● Problem requirements: Please copy every line of the data in which the string "minus" appears.

● Source material:
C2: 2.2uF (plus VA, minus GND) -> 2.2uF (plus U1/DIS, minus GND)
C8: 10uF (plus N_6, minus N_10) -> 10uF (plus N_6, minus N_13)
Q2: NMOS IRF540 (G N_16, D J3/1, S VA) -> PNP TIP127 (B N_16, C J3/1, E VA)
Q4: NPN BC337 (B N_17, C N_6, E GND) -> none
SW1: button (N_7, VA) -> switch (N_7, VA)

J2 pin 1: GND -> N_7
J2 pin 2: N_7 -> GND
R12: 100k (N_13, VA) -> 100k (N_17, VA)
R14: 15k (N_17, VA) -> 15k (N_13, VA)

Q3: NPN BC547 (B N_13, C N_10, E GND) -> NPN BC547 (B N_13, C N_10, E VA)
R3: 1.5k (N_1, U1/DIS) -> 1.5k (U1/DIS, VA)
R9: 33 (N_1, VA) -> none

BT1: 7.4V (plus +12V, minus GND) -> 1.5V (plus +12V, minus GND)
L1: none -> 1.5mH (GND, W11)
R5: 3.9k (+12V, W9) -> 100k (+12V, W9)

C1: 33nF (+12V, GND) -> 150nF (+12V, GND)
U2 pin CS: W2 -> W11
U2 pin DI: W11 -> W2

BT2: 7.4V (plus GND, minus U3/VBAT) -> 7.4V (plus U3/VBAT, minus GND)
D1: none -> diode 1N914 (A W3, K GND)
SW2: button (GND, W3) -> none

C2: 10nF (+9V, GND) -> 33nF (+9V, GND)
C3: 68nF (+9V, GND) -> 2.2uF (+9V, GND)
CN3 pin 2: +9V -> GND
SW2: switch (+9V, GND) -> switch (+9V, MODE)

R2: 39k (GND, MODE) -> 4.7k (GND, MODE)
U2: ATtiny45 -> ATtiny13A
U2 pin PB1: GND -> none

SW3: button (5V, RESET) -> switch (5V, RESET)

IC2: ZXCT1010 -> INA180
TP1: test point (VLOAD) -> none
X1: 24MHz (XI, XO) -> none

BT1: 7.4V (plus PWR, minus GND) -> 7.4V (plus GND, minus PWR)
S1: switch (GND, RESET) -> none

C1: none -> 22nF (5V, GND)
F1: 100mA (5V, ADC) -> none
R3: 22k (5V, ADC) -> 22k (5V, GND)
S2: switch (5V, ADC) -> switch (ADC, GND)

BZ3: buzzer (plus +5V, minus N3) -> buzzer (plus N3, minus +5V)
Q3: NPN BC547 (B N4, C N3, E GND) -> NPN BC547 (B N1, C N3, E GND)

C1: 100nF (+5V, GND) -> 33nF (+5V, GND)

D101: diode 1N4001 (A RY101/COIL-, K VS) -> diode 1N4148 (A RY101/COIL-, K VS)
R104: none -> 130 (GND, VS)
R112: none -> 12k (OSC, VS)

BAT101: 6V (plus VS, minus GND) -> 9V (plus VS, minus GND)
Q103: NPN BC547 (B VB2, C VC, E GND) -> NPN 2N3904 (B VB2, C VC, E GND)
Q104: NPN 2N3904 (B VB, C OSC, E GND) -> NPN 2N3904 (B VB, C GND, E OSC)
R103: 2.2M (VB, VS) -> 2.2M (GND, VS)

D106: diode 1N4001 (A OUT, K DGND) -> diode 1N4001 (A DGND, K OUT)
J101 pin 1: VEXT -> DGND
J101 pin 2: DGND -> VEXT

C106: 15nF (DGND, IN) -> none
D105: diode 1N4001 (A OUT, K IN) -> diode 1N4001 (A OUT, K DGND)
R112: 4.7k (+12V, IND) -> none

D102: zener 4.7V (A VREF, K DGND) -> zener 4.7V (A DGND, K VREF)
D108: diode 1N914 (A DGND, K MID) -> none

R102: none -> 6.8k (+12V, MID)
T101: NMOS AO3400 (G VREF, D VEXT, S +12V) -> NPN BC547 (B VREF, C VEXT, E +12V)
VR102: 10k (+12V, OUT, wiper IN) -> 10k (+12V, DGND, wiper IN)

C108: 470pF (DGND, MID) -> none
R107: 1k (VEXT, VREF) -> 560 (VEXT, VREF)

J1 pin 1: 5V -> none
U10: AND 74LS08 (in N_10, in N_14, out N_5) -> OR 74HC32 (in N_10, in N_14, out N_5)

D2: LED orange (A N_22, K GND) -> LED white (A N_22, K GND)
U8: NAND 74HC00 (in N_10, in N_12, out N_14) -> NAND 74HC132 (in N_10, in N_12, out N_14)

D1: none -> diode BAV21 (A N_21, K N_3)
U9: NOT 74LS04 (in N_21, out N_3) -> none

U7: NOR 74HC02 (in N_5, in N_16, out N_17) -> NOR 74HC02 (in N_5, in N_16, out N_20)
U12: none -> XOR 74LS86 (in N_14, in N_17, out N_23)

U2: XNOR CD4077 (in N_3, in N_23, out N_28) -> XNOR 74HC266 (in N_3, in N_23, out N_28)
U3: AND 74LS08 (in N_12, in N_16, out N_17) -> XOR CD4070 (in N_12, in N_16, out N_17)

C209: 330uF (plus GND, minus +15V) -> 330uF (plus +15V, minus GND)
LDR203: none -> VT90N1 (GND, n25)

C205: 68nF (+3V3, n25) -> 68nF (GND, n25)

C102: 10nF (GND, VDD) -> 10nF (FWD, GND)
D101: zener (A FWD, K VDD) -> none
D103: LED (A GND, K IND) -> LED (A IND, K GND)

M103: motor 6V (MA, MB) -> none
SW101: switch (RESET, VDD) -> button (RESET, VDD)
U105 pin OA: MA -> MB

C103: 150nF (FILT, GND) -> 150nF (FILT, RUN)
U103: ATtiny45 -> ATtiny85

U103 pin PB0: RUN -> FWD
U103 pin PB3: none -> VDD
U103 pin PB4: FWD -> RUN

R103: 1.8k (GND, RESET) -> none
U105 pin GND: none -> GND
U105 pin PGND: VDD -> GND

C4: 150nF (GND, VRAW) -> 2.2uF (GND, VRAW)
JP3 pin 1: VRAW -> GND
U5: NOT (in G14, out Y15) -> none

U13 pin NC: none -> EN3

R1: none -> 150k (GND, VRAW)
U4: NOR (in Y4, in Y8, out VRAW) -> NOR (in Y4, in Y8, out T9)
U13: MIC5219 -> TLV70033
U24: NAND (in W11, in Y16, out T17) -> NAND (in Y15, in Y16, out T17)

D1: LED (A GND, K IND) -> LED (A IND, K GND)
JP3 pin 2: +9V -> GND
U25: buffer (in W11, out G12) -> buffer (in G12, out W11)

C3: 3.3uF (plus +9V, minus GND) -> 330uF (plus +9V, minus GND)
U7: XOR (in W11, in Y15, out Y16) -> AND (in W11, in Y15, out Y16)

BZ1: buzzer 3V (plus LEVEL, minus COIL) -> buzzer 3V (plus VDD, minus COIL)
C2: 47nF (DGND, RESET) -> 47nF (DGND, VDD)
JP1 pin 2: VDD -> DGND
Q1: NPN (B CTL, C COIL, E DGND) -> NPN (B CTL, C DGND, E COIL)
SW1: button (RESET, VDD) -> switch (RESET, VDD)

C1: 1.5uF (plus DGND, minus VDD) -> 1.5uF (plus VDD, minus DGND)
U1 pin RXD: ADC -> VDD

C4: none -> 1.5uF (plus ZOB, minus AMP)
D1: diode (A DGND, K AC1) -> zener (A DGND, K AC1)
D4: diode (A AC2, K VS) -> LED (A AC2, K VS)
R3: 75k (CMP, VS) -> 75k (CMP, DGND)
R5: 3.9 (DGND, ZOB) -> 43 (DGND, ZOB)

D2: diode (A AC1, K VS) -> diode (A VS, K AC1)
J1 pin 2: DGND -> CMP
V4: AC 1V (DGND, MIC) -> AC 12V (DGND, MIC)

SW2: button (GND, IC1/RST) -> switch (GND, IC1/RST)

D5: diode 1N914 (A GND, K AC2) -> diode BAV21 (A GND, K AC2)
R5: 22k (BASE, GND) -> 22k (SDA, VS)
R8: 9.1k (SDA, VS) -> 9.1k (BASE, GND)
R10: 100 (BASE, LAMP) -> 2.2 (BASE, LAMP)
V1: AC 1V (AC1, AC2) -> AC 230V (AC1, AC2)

● Exercise answer:
C2: 2.2uF (plus VA, minus GND) -> 2.2uF (plus U1/DIS, minus GND)
C8: 10uF (plus N_6, minus N_10) -> 10uF (plus N_6, minus N_13)
BT1: 7.4V (plus +12V, minus GND) -> 1.5V (plus +12V, minus GND)
BT2: 7.4V (plus GND, minus U3/VBAT) -> 7.4V (plus U3/VBAT, minus GND)
BT1: 7.4V (plus PWR, minus GND) -> 7.4V (plus GND, minus PWR)
BZ3: buzzer (plus +5V, minus N3) -> buzzer (plus N3, minus +5V)
BAT101: 6V (plus VS, minus GND) -> 9V (plus VS, minus GND)
C209: 330uF (plus GND, minus +15V) -> 330uF (plus +15V, minus GND)
C3: 3.3uF (plus +9V, minus GND) -> 330uF (plus +9V, minus GND)
BZ1: buzzer 3V (plus LEVEL, minus COIL) -> buzzer 3V (plus VDD, minus COIL)
C1: 1.5uF (plus DGND, minus VDD) -> 1.5uF (plus VDD, minus DGND)
C4: none -> 1.5uF (plus ZOB, minus AMP)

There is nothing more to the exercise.